-- Material supplied --

..............................

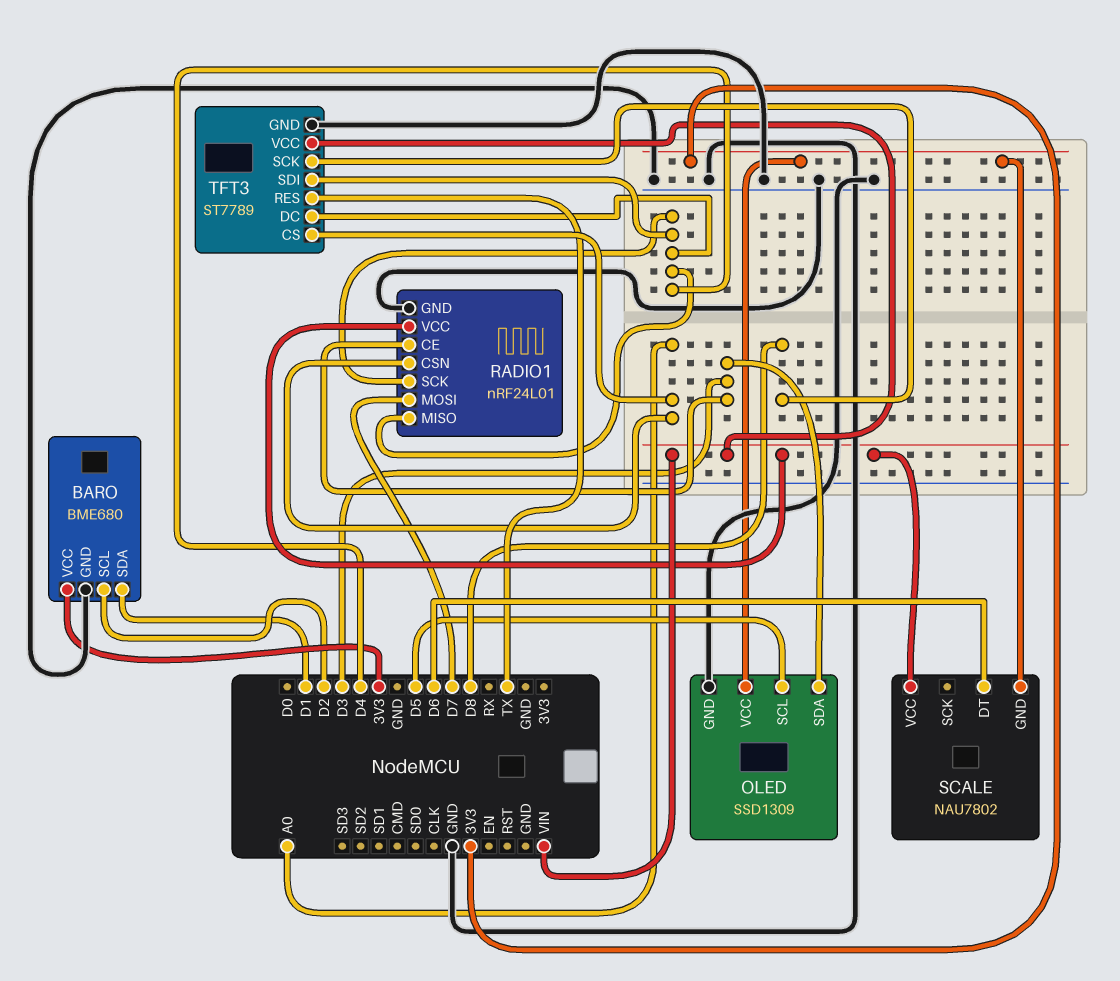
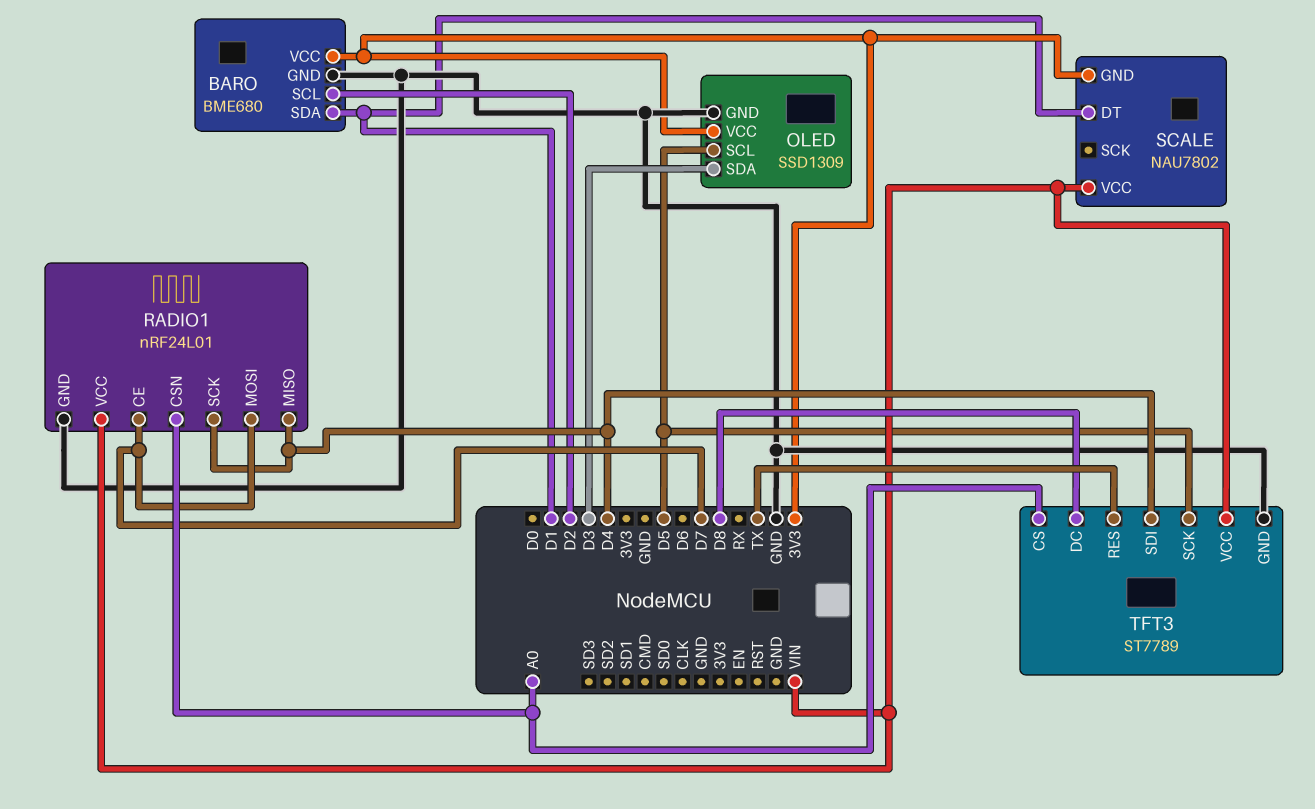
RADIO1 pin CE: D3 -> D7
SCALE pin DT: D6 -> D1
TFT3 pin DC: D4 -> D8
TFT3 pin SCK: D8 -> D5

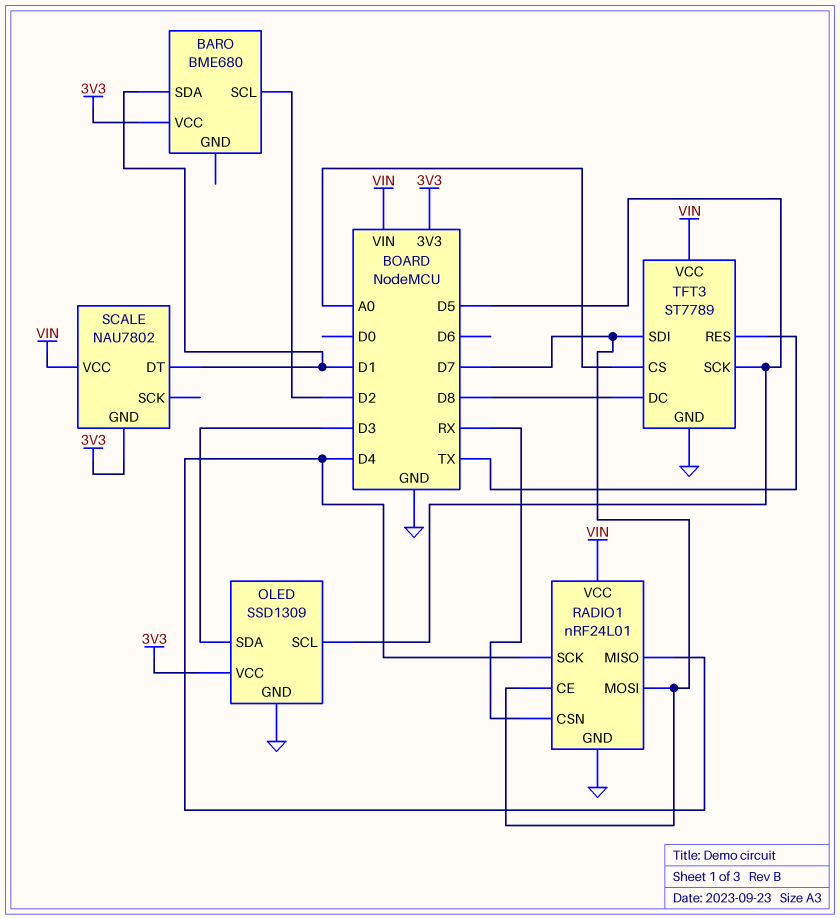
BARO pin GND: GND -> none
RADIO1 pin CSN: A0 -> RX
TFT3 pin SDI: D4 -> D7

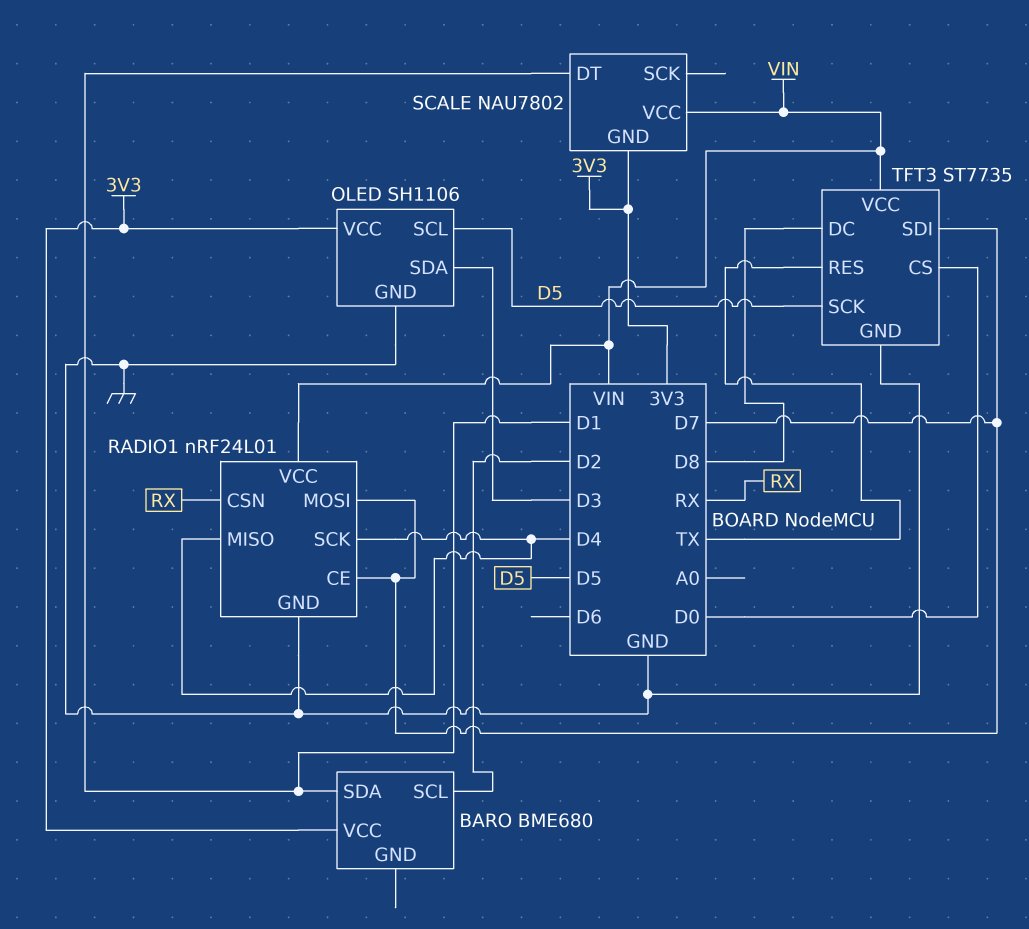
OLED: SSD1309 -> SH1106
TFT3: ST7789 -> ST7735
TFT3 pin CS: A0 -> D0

..............................

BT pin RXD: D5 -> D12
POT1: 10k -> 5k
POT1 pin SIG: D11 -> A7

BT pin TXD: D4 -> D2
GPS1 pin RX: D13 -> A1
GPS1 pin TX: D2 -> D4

..............................

-- What is required --
Within these entries, output exactly the lines starting at the one with "TFT3 pin SDI: D4 -> D7" and finishing at the one with "TFT3 pin CS: A0 -> D0". Leave pictures out of the output.

-- Solution for this task --
TFT3 pin SDI: D4 -> D7

OLED: SSD1309 -> SH1106
TFT3: ST7789 -> ST7735
TFT3 pin CS: A0 -> D0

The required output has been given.